+++ Exercise data

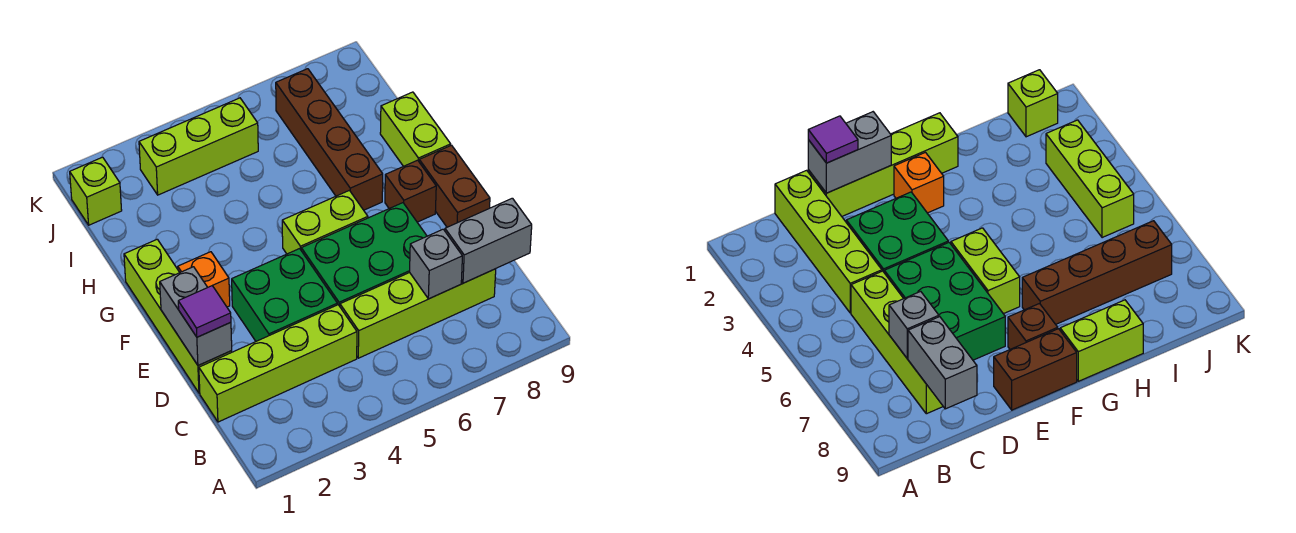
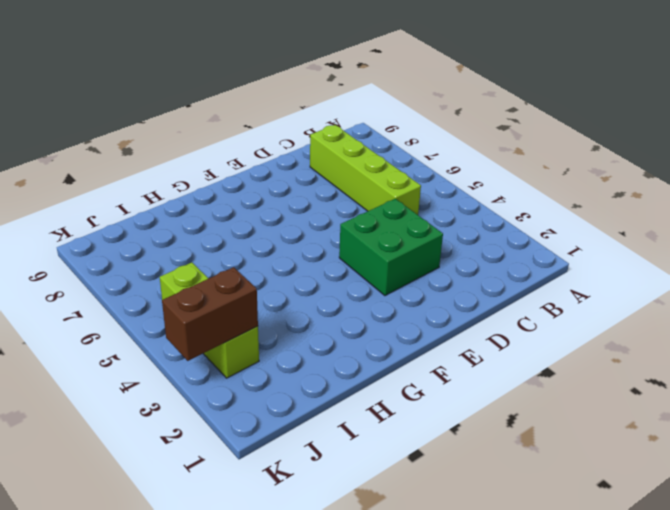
brown brick J3:K3 level 2 -> brown brick E9:F9 level 1
none -> lime brick C1:C4 level 1
none -> lime brick D1:G1 level 1
none -> green brick D5:E7 level 1

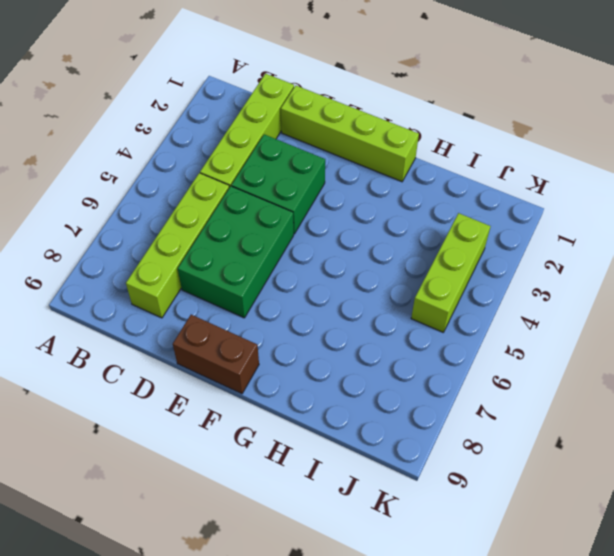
none -> orange brick F2 level 1
none -> lime brick F5:F6 level 1
none -> brown brick F8 level 1

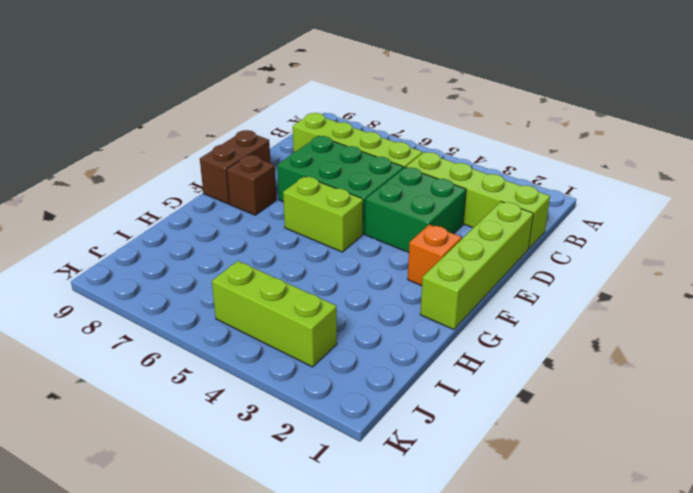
none -> brown brick G7:J7 level 1
none -> lime brick G9:H9 level 1
none -> lime brick J1 level 1

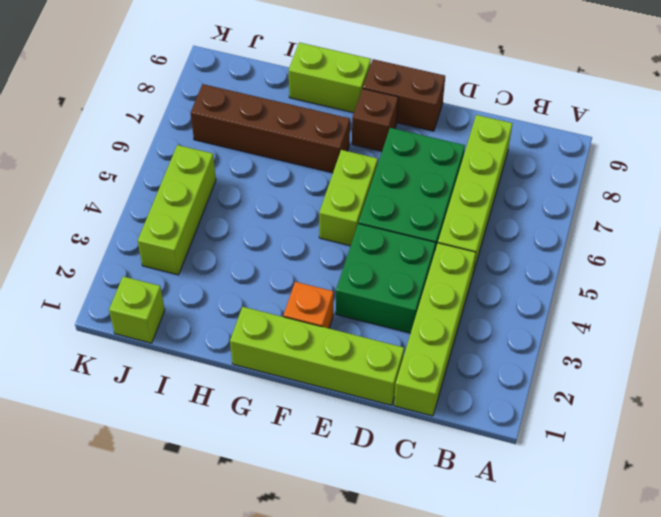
none -> grey brick C7 level 2
none -> grey brick C8:C9 level 2
none -> grey brick D1:E1 level 2

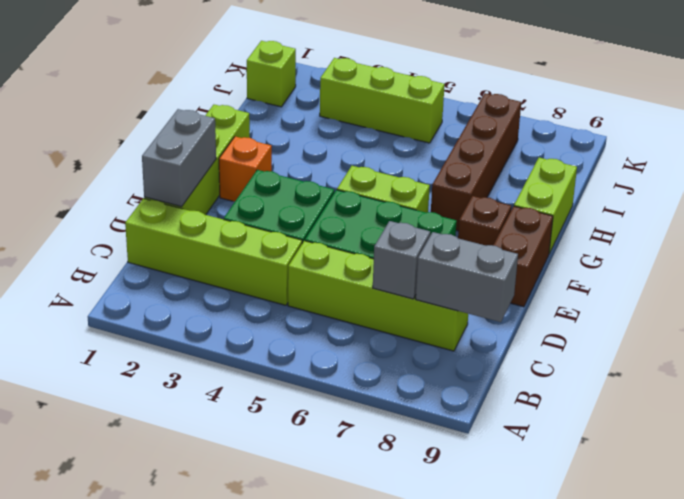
none -> purple tile D1 level 3

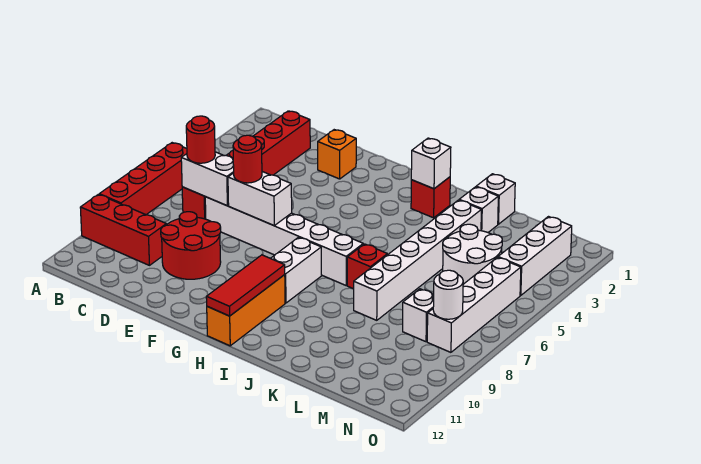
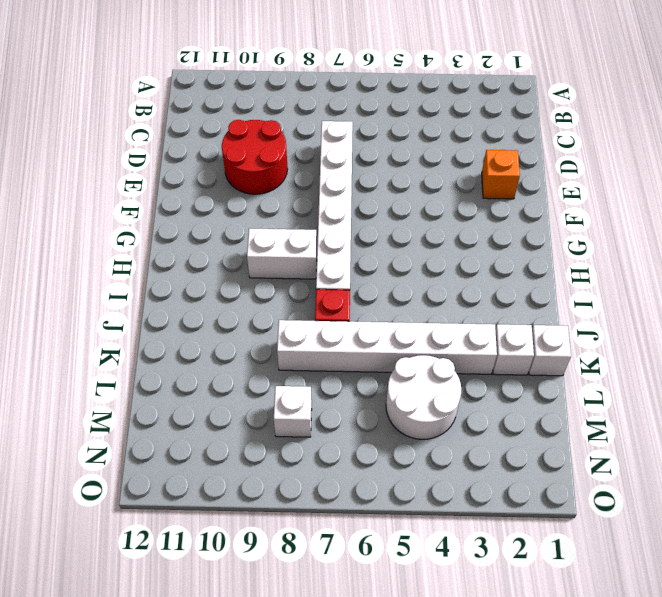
none -> red brick A6:A9 level 1
none -> red brick A10:C10 level 1
none -> red brick C2:C7 level 1

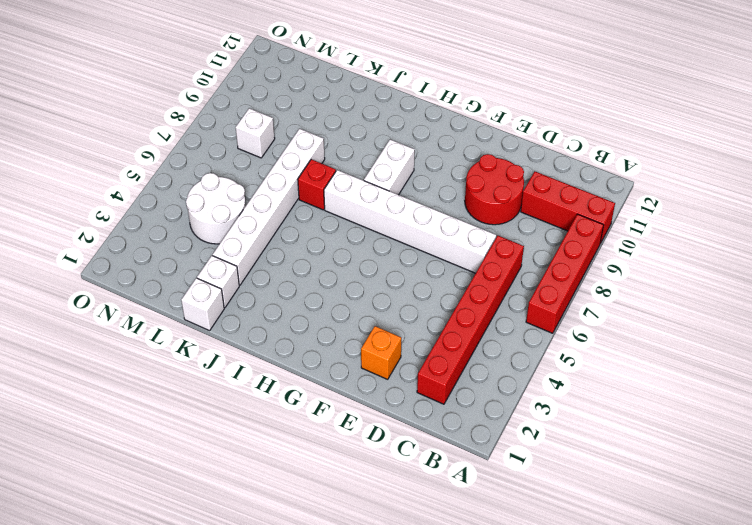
none -> orange brick H10:H12 level 1
none -> red brick I2 level 1
none -> white brick N2:N4 level 1

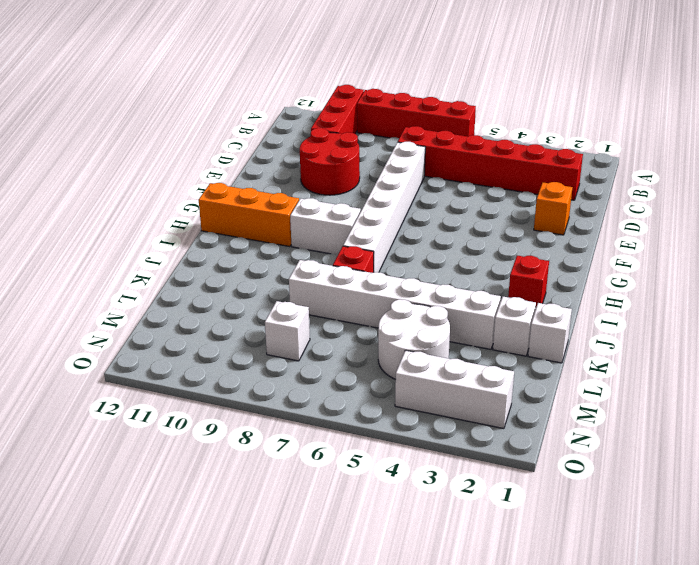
none -> white brick N5:N8 level 1
none -> white brick C7:D7 level 2
none -> white brick E7:F7 level 2

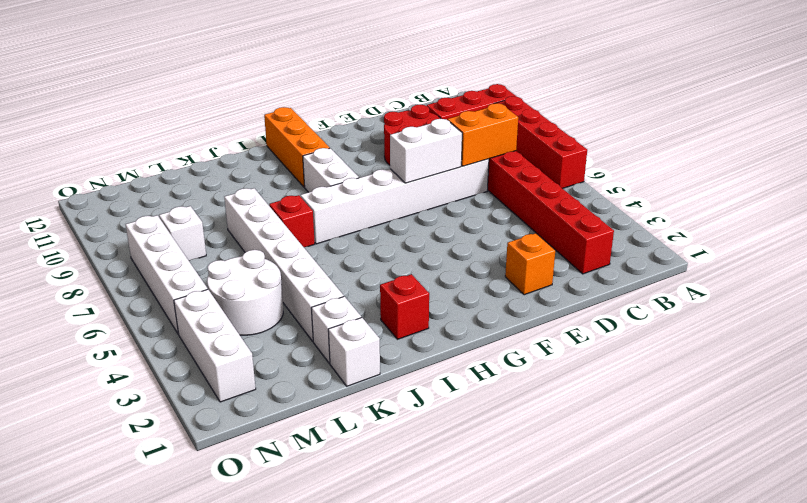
orange brick C7:D7 level 2 -> white brick C7:D7 level 2
none -> red tile H10:H12 level 2
none -> white brick I2 level 2
none -> white round brick N8 level 2

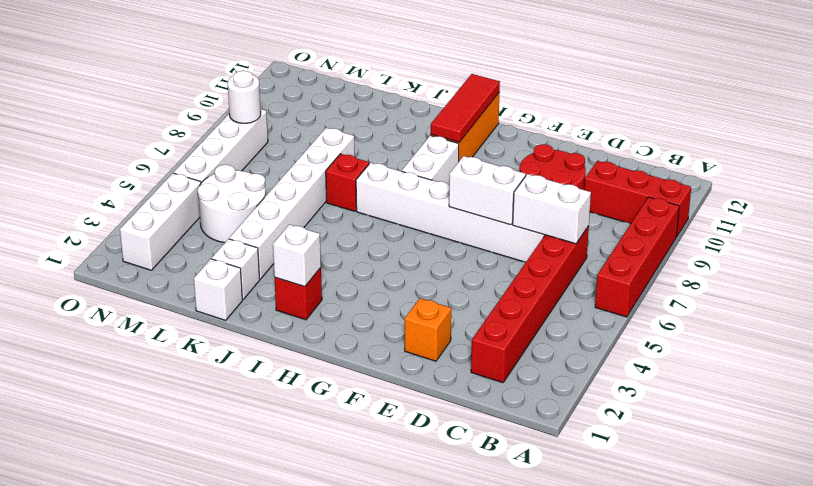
none -> white brick M8 level 1
none -> red round brick C7 level 3
none -> red round brick E7 level 3

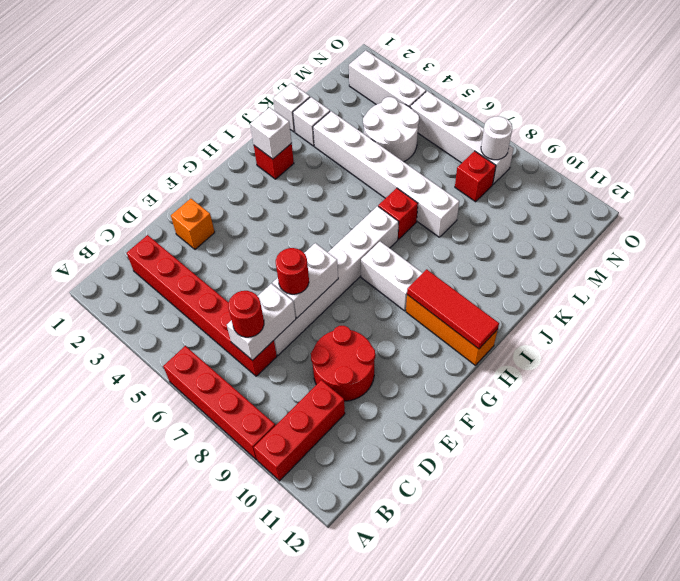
red brick M8 level 1 -> white brick M8 level 1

++++++

◆ **Problem**
Could the material above be given again in full and exactly, with its pictures left out?

◆ **Output of the task**
brown brick J3:K3 level 2 -> brown brick E9:F9 level 1
none -> lime brick C1:C4 level 1
none -> lime brick D1:G1 level 1
none -> green brick D5:E7 level 1

none -> orange brick F2 level 1
none -> lime brick F5:F6 level 1
none -> brown brick F8 level 1

none -> brown brick G7:J7 level 1
none -> lime brick G9:H9 level 1
none -> lime brick J1 level 1

none -> grey brick C7 level 2
none -> grey brick C8:C9 level 2
none -> grey brick D1:E1 level 2

none -> purple tile D1 level 3

none -> red brick A6:A9 level 1
none -> red brick A10:C10 level 1
none -> red brick C2:C7 level 1

none -> orange brick H10:H12 level 1
none -> red brick I2 level 1
none -> white brick N2:N4 level 1

none -> white brick N5:N8 level 1
none -> white brick C7:D7 level 2
none -> white brick E7:F7 level 2

orange brick C7:D7 level 2 -> white brick C7:D7 level 2
none -> red tile H10:H12 level 2
none -> white brick I2 level 2
none -> white round brick N8 level 2

none -> white brick M8 level 1
none -> red round brick C7 level 3
none -> red round brick E7 level 3

red brick M8 level 1 -> white brick M8 level 1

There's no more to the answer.